_WORK REQUIRED:_ Print the line containing "purple ring [306,350,374,399] -> none" and every line after it exactly as written, through the end of the records.

_SUPPLIED MATERIAL:_
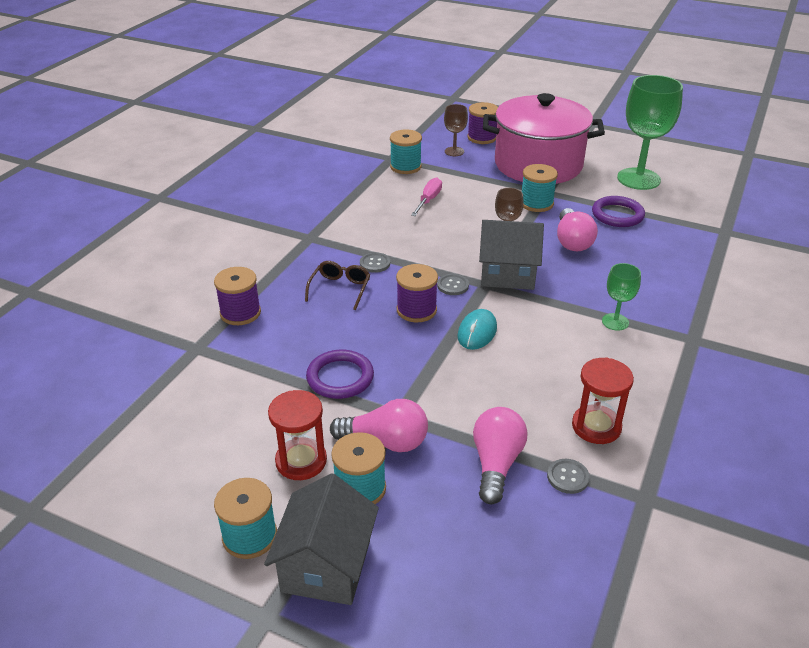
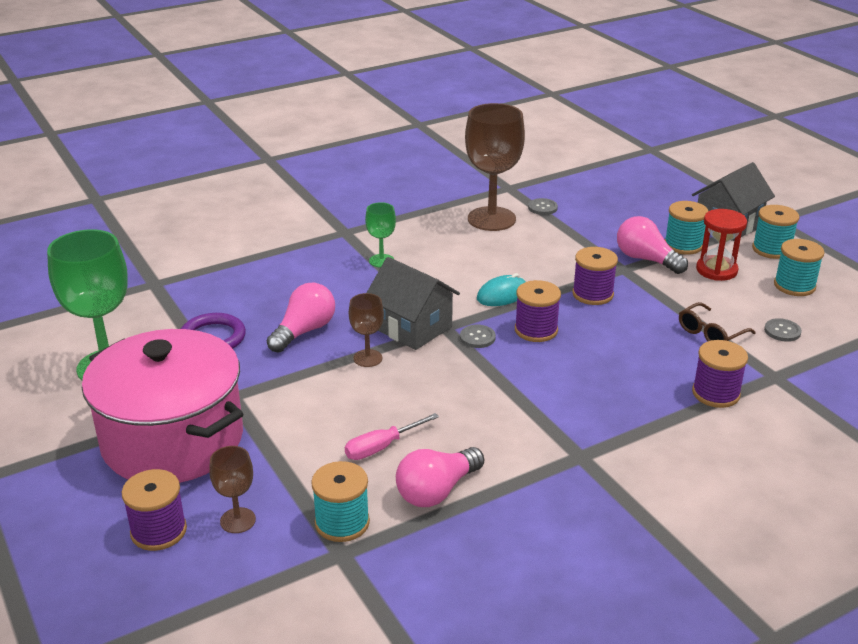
camera: 145 degrees left, 5 degrees down
brown glasses [305,261,370,310] -> brown glasses moved to [679,302,756,341]
purple ring [306,350,374,399] -> none
grey button [360,252,390,273] -> grey button moved to [764,318,802,342]
pink light bulb [473,407,527,504] -> pink light bulb moved to [396,447,484,507]
turquoise spool [522,164,558,212] -> turquoise spool moved to [774,239,825,296]
red hourglass [572,357,634,444] -> brown goblet [465,103,525,231]
none -> purple spool [572,247,618,305]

_OUTPUT FOR THIS TASK:_
purple ring [306,350,374,399] -> none
grey button [360,252,390,273] -> grey button moved to [764,318,802,342]
pink light bulb [473,407,527,504] -> pink light bulb moved to [396,447,484,507]
turquoise spool [522,164,558,212] -> turquoise spool moved to [774,239,825,296]
red hourglass [572,357,634,444] -> brown goblet [465,103,525,231]
none -> purple spool [572,247,618,305]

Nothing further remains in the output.